_Exercise details_
Please transcribe the data that follows exactly as given, leaving out every picture.

● ● ● ●

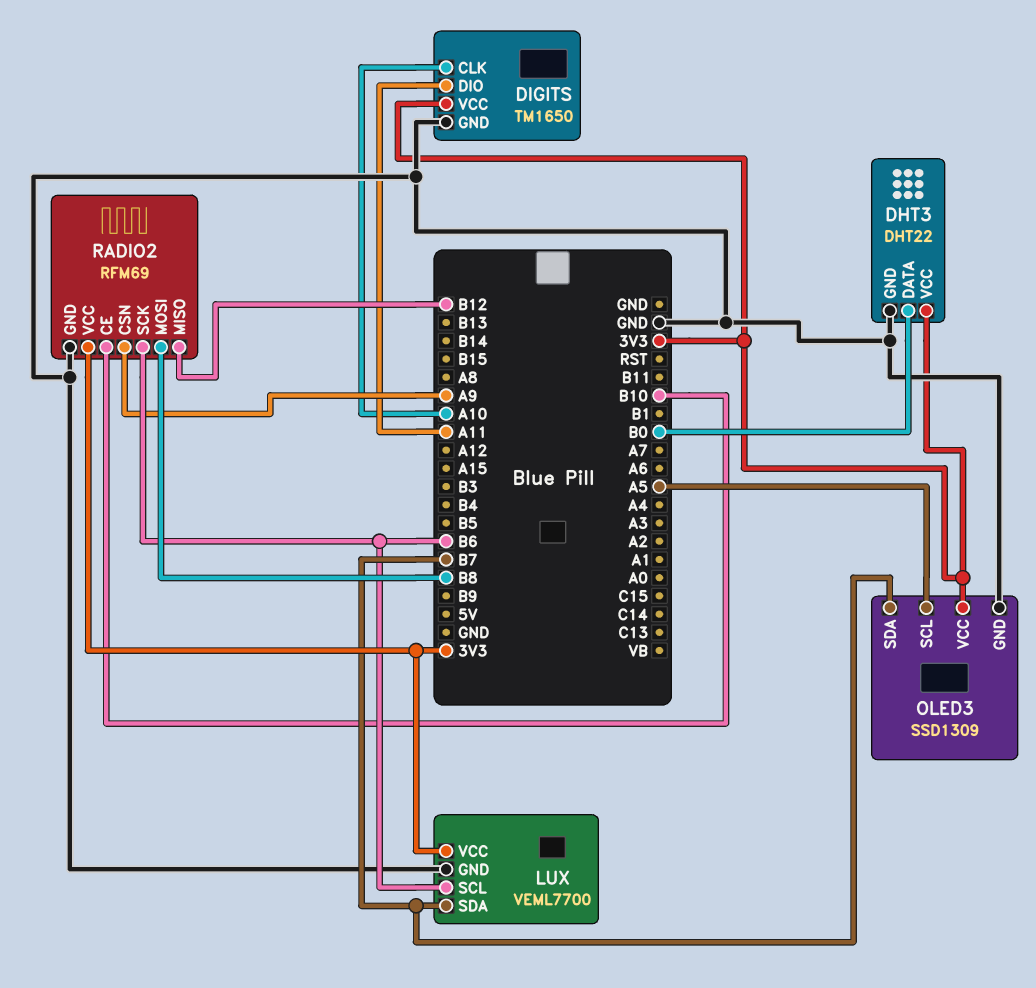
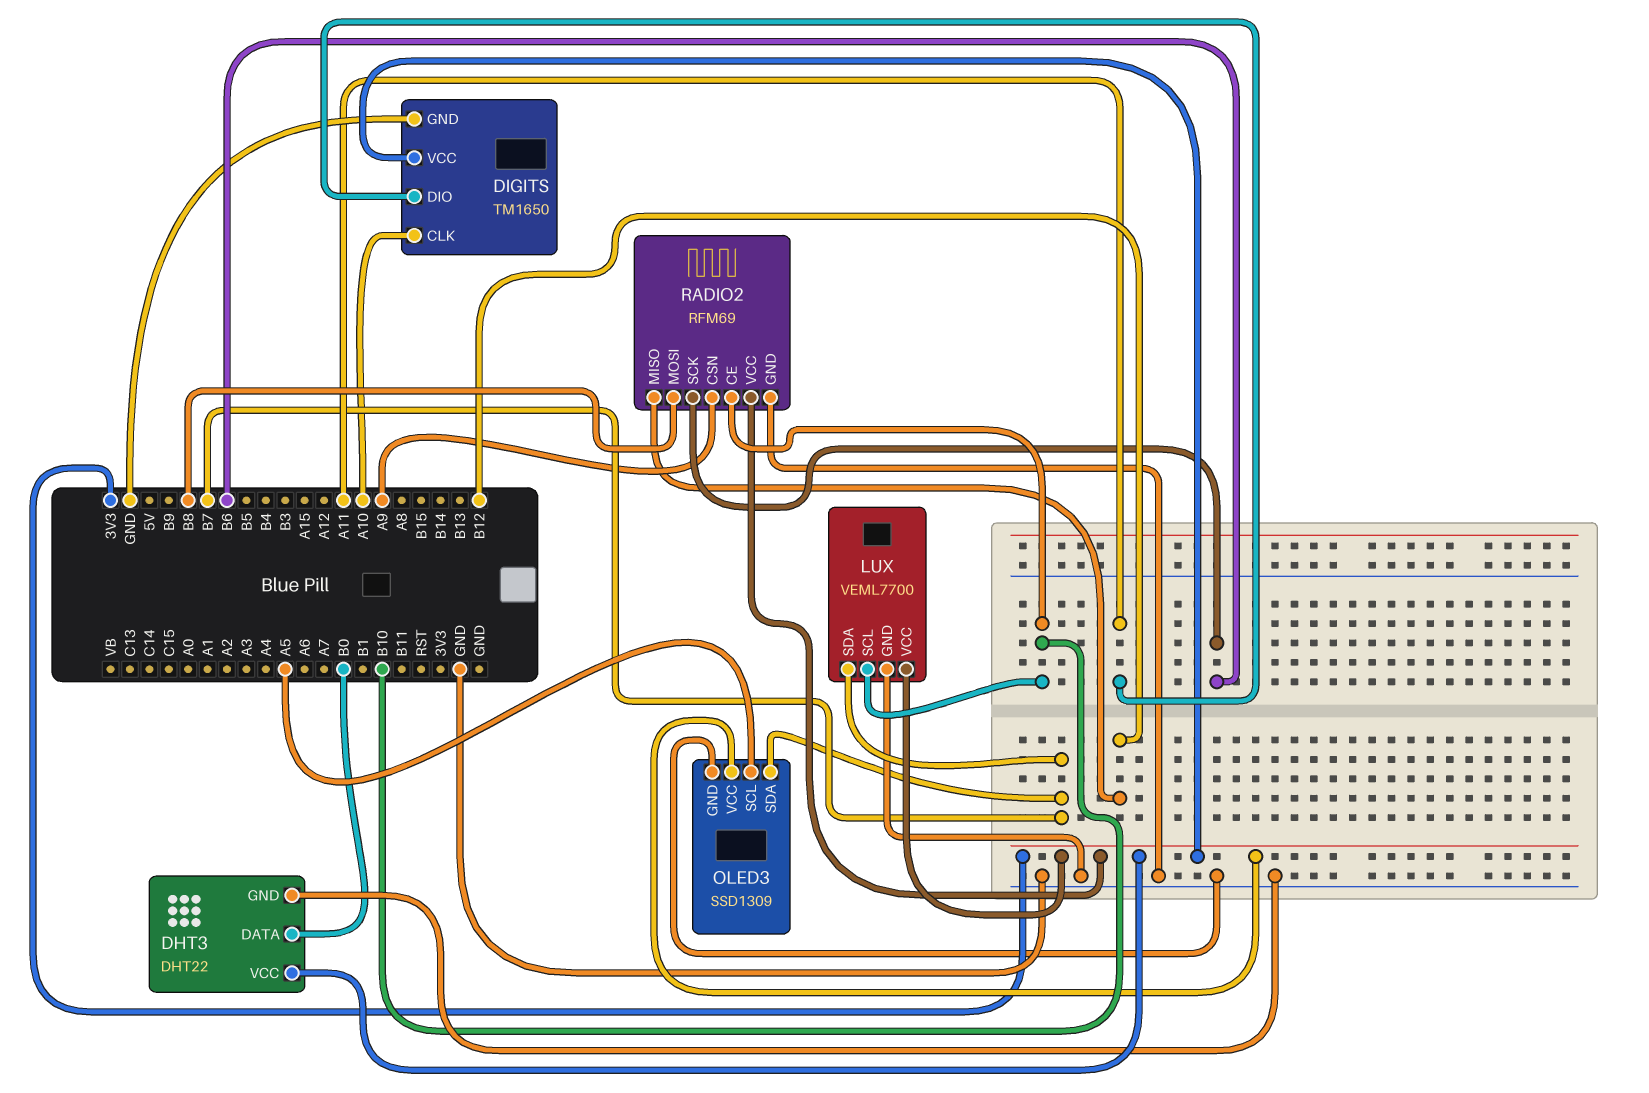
LUX pin SCL: B6 -> B10

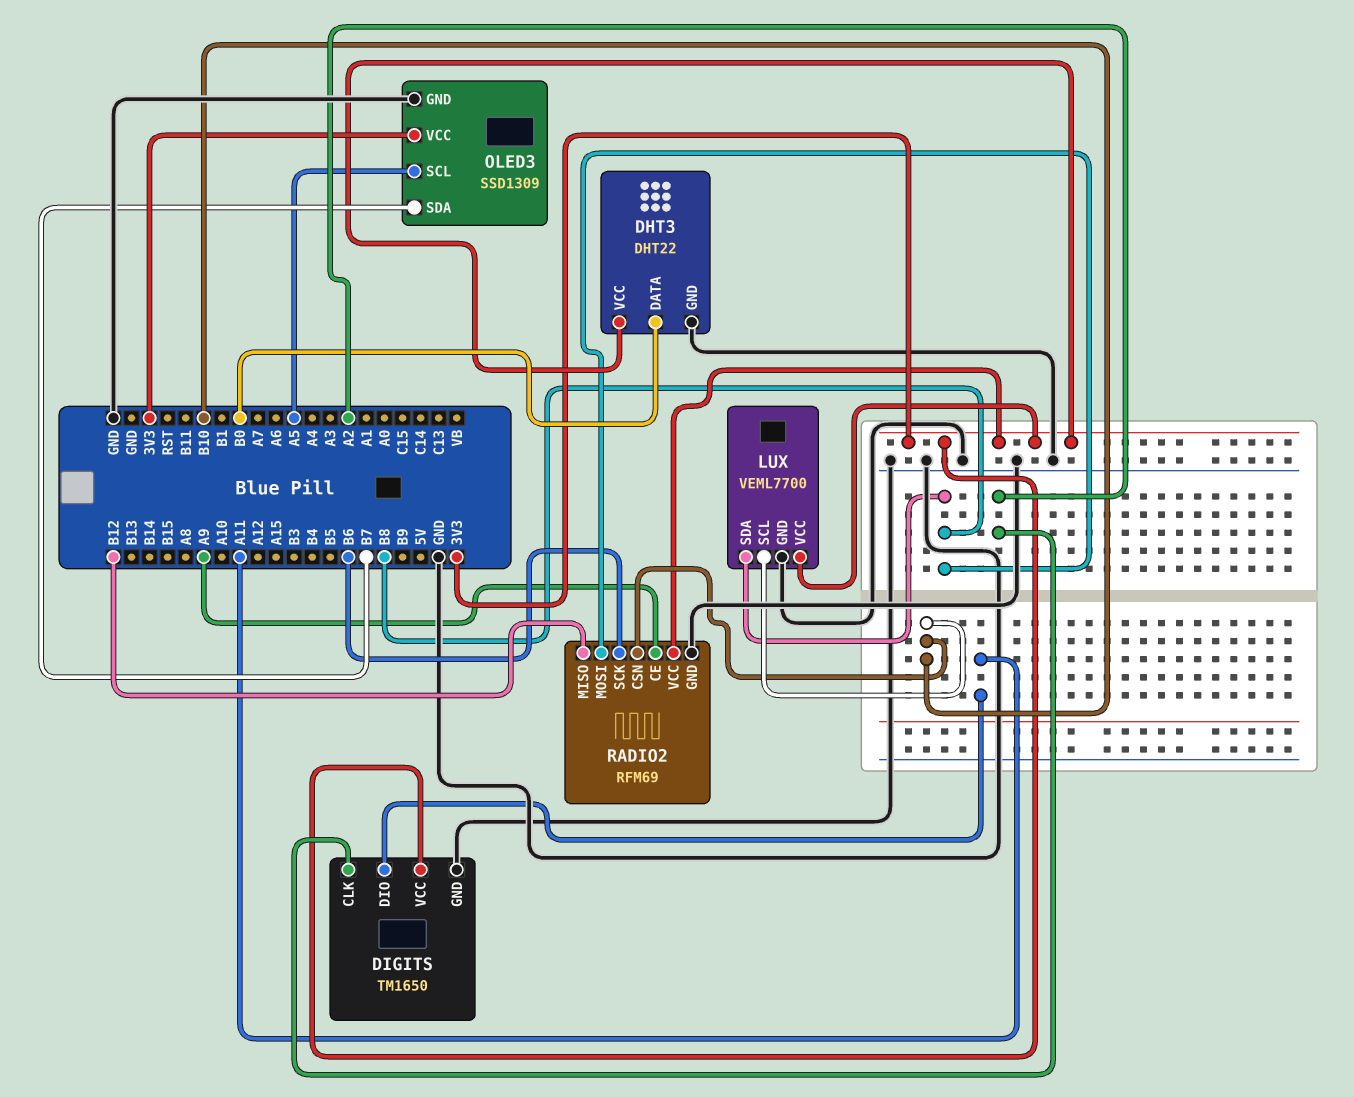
DIGITS pin CLK: A10 -> A2
LUX pin SDA: B7 -> B8
RADIO2 pin CE: B10 -> A9
RADIO2 pin CSN: A9 -> B10

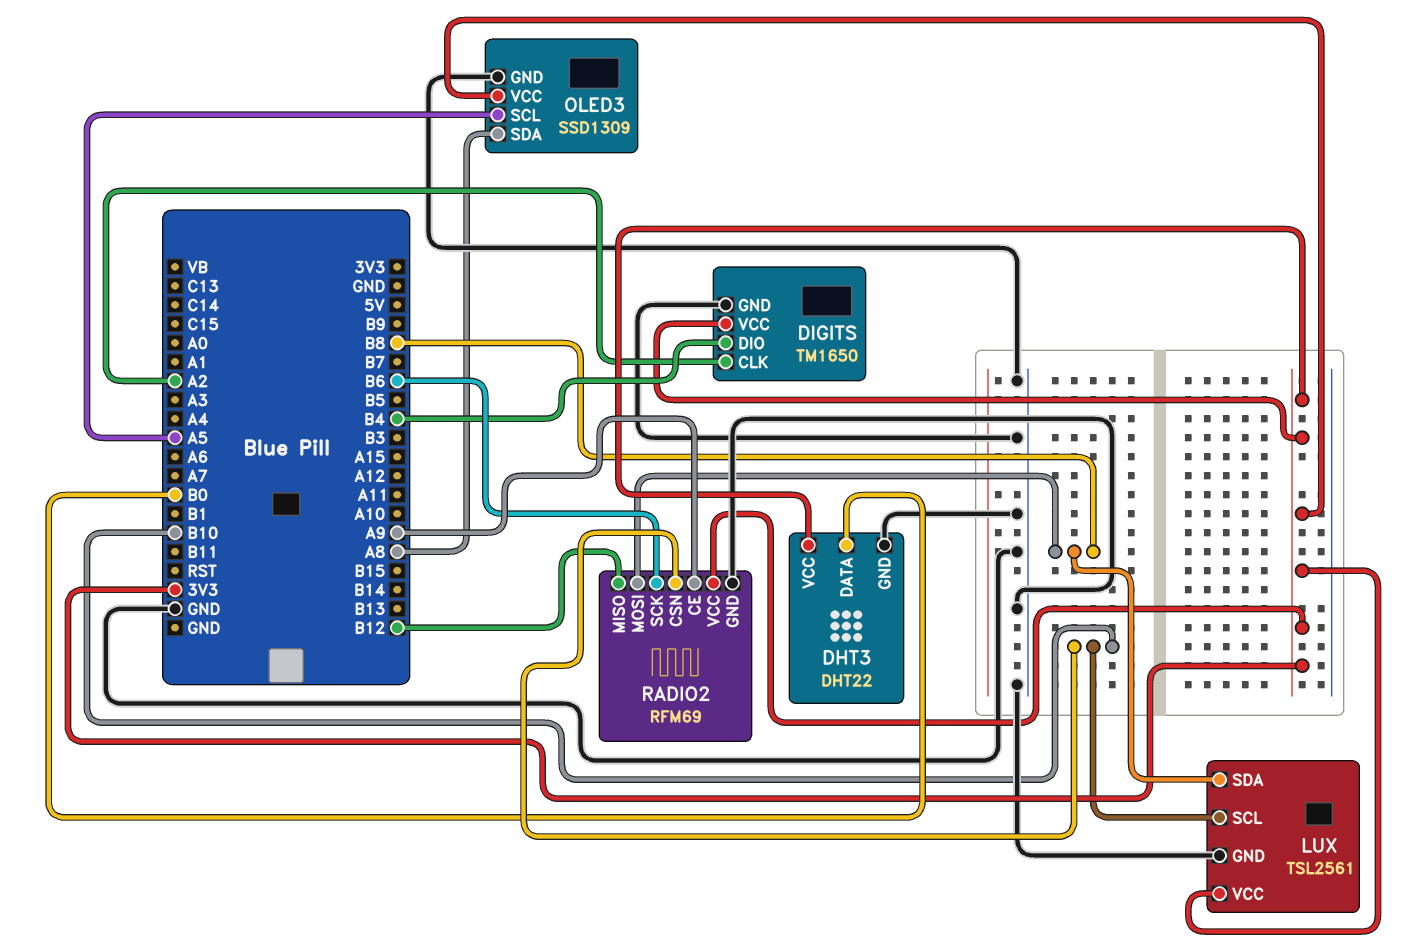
DIGITS pin DIO: A11 -> B4
LUX: VEML7700 -> TSL2561
OLED3 pin SDA: B7 -> A8

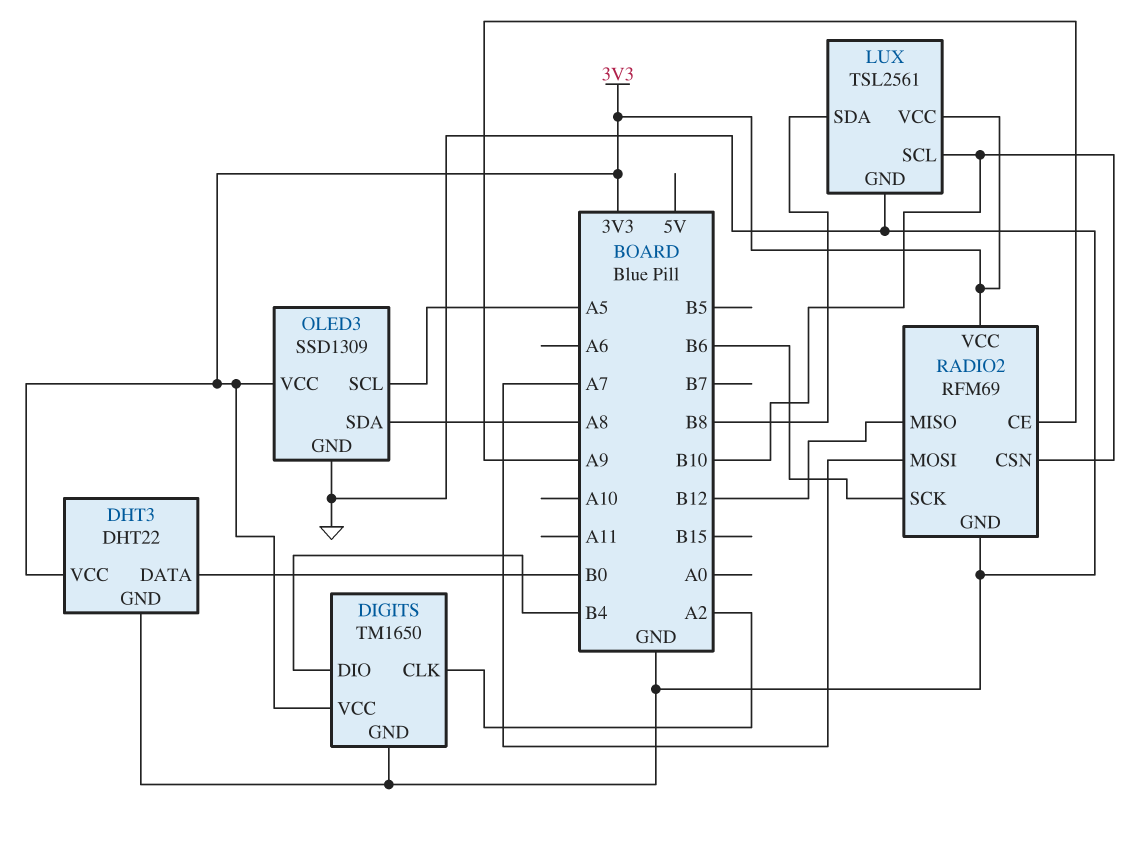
RADIO2 pin MOSI: B8 -> A7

● ● ● ●

_Answer_
LUX pin SCL: B6 -> B10

DIGITS pin CLK: A10 -> A2
LUX pin SDA: B7 -> B8
RADIO2 pin CE: B10 -> A9
RADIO2 pin CSN: A9 -> B10

DIGITS pin DIO: A11 -> B4
LUX: VEML7700 -> TSL2561
OLED3 pin SDA: B7 -> A8

RADIO2 pin MOSI: B8 -> A7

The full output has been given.